§ Activity:
Retype precisely the section of the data that starts at the line containing "none -> red glue stick [629,468,681,552]" and runs to its final line, ends included.

§ Entries taken from a collection:

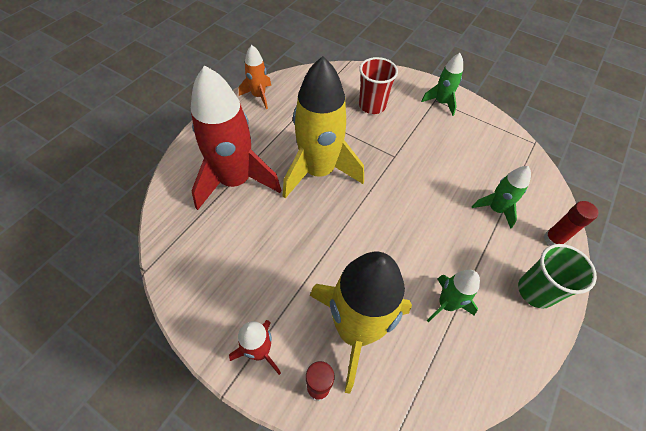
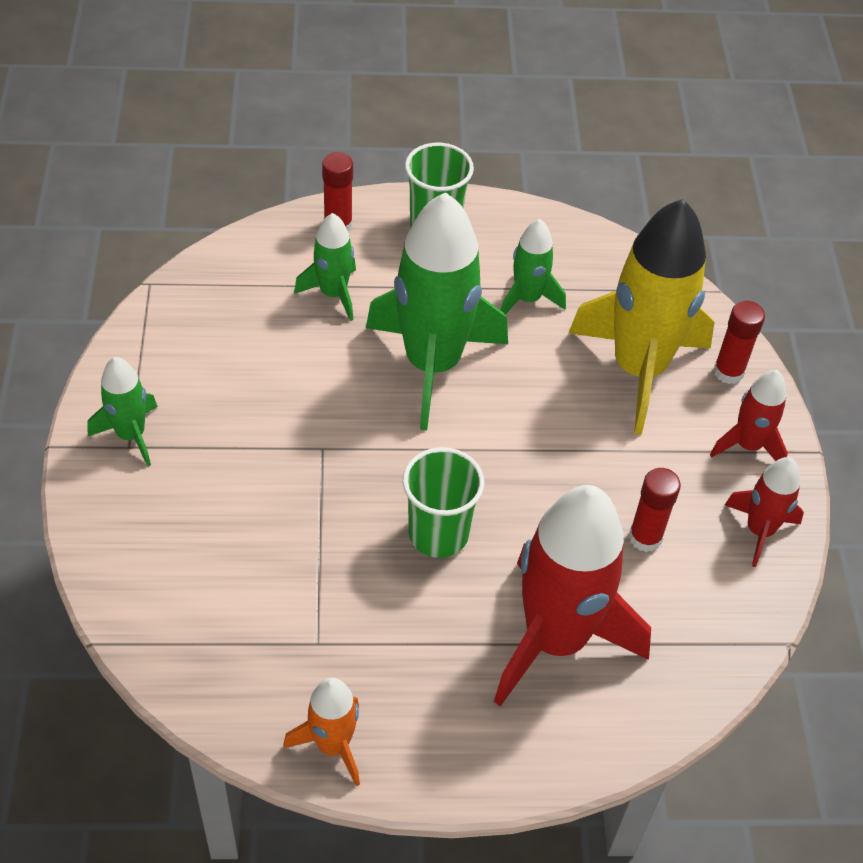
camera: 125 degrees left, 5 degrees down
yellow rocket [283,56,364,198] -> green cup [403,447,484,558]
red cup [359,57,398,114] -> none
none -> green rocket [366,192,508,430]
none -> red glue stick [629,468,681,552]
none -> red rocket [725,457,804,567]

§ Solved exercise:
none -> red glue stick [629,468,681,552]
none -> red rocket [725,457,804,567]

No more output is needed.